Segment Open

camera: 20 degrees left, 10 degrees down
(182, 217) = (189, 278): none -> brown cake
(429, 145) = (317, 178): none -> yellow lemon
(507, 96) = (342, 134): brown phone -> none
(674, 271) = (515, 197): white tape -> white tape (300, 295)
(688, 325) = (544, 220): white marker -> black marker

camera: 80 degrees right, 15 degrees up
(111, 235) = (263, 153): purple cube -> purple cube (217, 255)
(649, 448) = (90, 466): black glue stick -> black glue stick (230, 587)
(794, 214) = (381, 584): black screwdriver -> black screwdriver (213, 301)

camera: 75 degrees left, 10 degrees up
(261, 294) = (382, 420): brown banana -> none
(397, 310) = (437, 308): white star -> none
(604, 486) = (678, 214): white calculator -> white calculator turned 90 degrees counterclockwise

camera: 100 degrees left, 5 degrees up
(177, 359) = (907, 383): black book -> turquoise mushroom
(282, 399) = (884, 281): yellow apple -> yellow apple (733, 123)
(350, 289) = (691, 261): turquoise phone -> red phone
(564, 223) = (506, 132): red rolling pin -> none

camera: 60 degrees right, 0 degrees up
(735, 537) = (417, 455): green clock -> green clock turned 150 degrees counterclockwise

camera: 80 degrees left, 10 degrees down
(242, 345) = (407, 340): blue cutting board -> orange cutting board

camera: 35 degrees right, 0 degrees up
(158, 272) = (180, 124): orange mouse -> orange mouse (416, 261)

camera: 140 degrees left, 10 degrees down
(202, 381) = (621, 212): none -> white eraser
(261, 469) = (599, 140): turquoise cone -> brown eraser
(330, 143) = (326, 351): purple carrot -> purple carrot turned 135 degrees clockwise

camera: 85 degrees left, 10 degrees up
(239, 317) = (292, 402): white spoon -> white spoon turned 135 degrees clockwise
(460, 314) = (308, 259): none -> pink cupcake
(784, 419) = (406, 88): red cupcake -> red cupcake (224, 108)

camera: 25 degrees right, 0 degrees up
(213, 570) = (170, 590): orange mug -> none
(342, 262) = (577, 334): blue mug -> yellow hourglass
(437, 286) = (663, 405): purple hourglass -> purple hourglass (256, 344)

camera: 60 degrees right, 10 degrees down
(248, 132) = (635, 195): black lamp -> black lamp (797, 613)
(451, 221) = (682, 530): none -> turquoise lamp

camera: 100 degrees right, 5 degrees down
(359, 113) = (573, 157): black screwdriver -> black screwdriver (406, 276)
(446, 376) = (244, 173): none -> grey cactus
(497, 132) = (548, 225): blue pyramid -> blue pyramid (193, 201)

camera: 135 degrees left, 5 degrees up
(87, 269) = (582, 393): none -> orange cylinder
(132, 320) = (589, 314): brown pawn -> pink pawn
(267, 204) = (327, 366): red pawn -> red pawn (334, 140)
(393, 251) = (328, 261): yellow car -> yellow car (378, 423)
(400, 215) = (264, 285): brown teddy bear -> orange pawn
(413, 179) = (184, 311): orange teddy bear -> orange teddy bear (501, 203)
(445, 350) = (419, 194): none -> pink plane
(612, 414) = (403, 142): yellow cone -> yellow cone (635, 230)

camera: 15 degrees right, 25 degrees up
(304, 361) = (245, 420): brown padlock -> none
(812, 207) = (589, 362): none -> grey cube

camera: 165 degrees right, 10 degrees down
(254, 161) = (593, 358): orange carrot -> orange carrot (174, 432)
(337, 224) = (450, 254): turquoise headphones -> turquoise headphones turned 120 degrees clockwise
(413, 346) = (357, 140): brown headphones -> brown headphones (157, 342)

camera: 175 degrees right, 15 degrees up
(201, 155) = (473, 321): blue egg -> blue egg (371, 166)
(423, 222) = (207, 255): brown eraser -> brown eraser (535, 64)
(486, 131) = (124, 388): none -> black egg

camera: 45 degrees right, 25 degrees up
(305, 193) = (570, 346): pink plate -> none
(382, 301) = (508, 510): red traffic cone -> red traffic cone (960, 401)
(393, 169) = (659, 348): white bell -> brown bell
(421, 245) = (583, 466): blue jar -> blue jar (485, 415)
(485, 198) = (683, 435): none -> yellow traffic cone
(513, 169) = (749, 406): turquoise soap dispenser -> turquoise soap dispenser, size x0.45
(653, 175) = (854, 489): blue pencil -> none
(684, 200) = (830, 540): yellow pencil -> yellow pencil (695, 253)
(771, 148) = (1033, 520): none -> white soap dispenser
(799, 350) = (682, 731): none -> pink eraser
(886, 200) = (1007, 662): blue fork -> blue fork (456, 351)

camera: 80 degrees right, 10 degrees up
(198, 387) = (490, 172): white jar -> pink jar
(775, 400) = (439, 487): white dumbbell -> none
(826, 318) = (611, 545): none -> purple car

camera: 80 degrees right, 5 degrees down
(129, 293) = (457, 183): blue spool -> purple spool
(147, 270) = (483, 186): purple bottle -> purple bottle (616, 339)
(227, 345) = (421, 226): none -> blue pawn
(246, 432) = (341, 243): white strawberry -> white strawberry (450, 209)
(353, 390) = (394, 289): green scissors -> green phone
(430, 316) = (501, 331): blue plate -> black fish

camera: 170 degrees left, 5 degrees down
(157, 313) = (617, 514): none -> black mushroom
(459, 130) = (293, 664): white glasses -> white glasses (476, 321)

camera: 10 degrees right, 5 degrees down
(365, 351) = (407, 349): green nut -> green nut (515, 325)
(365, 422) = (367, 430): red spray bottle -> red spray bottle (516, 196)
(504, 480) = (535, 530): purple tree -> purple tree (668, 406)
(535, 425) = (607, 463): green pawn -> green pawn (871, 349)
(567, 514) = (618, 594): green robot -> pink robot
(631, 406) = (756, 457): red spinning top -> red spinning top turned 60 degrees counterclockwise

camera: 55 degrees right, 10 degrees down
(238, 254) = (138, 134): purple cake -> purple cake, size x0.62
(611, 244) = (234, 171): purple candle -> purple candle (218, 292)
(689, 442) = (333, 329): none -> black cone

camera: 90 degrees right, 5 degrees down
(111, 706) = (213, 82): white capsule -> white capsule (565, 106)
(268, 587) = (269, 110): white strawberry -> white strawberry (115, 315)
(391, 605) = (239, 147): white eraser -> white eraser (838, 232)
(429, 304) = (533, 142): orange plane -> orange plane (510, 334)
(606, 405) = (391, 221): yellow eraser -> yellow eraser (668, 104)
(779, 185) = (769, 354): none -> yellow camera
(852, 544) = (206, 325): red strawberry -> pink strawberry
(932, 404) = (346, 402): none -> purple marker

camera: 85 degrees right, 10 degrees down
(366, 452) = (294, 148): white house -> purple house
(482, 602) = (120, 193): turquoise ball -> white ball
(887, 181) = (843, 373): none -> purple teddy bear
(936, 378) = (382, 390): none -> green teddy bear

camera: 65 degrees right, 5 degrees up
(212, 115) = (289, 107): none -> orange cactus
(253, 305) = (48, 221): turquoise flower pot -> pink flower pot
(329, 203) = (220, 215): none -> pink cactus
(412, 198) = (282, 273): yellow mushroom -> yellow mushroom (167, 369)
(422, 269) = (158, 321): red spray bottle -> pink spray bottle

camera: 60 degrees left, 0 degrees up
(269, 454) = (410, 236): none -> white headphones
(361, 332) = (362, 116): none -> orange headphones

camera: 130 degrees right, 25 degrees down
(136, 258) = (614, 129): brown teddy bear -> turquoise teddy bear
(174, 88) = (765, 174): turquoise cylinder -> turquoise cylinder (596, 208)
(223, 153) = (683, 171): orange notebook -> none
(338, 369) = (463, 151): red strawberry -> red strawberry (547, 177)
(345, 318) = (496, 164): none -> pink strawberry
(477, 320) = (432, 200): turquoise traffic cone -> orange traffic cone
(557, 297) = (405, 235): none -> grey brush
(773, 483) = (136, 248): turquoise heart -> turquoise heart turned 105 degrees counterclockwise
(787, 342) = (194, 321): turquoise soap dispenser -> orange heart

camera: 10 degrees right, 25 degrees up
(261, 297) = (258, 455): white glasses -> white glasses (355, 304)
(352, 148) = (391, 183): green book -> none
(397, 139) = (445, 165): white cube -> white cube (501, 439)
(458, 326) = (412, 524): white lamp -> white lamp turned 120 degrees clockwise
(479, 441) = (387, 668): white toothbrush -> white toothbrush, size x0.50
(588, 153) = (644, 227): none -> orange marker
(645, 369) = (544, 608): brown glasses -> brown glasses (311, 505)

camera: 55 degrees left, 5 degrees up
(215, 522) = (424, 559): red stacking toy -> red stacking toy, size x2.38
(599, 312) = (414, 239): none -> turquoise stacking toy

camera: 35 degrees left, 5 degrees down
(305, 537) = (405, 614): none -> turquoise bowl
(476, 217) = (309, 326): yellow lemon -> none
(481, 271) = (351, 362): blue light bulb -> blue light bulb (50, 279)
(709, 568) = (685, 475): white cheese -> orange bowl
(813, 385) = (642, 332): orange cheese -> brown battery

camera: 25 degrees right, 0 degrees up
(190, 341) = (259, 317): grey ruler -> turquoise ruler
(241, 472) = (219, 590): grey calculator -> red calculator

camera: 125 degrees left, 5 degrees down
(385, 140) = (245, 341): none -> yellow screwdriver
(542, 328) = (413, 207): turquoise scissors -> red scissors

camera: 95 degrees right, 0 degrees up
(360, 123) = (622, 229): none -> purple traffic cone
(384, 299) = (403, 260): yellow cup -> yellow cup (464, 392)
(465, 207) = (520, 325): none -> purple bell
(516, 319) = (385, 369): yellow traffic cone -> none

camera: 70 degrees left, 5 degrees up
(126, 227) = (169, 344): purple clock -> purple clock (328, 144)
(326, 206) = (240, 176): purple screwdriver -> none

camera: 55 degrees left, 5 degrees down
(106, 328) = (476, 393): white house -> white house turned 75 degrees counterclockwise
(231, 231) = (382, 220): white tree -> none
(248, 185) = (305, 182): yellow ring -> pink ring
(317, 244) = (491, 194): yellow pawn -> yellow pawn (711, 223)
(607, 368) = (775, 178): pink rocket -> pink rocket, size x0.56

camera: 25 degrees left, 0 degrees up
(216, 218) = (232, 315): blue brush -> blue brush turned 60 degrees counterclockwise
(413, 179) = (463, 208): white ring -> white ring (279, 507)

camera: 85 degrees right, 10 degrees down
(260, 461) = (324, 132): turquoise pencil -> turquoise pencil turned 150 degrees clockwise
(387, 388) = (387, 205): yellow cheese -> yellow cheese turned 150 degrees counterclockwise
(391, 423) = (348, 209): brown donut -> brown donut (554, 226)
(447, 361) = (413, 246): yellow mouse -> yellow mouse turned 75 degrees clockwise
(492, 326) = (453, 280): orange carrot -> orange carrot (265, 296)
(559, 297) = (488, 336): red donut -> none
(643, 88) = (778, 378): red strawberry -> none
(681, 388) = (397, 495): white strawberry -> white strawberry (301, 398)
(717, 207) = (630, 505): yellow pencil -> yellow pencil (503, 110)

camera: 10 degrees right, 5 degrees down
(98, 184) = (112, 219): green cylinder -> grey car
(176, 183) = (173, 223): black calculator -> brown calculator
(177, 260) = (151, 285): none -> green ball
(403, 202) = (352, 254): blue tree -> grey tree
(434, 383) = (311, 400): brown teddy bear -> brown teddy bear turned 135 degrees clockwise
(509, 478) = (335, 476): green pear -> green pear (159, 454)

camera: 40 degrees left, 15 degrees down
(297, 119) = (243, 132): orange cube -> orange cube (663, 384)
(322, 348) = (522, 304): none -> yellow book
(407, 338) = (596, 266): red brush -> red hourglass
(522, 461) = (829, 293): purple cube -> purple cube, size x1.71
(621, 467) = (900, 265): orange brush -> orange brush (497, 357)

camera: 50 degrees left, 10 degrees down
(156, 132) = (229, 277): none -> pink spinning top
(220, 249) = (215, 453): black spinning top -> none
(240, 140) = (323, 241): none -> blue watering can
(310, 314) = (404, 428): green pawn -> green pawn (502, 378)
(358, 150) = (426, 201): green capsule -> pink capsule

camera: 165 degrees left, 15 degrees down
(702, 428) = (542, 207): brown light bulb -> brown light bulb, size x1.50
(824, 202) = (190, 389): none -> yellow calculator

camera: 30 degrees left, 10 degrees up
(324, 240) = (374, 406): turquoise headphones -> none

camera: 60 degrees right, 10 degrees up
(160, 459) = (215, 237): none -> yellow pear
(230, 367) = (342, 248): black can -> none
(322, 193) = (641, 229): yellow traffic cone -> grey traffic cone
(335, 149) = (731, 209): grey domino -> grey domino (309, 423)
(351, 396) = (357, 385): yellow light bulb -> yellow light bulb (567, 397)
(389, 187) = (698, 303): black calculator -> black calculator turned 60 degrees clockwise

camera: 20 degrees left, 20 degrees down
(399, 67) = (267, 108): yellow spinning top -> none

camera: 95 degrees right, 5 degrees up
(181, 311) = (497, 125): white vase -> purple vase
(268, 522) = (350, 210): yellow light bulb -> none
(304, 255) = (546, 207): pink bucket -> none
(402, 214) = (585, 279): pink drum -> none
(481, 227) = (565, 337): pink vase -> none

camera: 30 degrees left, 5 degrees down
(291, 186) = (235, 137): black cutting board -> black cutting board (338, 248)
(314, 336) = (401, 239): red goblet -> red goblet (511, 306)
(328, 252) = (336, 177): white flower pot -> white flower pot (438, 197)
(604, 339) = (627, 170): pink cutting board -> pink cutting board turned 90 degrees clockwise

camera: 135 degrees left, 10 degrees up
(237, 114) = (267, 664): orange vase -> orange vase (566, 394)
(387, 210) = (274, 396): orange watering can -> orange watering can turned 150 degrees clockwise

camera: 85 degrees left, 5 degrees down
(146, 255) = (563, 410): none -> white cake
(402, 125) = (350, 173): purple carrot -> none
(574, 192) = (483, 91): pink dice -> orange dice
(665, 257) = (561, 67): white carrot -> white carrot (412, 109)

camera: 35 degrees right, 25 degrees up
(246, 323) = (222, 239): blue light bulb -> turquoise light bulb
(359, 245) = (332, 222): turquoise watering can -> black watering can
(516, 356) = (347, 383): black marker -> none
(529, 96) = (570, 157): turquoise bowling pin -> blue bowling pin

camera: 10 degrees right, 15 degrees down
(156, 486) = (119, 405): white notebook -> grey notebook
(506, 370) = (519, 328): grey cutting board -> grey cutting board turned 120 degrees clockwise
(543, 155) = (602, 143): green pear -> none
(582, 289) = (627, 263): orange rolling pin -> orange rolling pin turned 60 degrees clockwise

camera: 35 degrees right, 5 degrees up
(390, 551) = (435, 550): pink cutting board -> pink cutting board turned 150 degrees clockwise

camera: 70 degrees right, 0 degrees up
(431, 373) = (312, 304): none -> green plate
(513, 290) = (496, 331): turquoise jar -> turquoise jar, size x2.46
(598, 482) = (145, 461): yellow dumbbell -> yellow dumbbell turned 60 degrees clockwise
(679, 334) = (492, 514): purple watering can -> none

Segment Closed

Each line above that contains the string "pear" should be copied.

(509, 478) = (335, 476): green pear -> green pear (159, 454)
(160, 459) = (215, 237): none -> yellow pear
(543, 155) = (602, 143): green pear -> none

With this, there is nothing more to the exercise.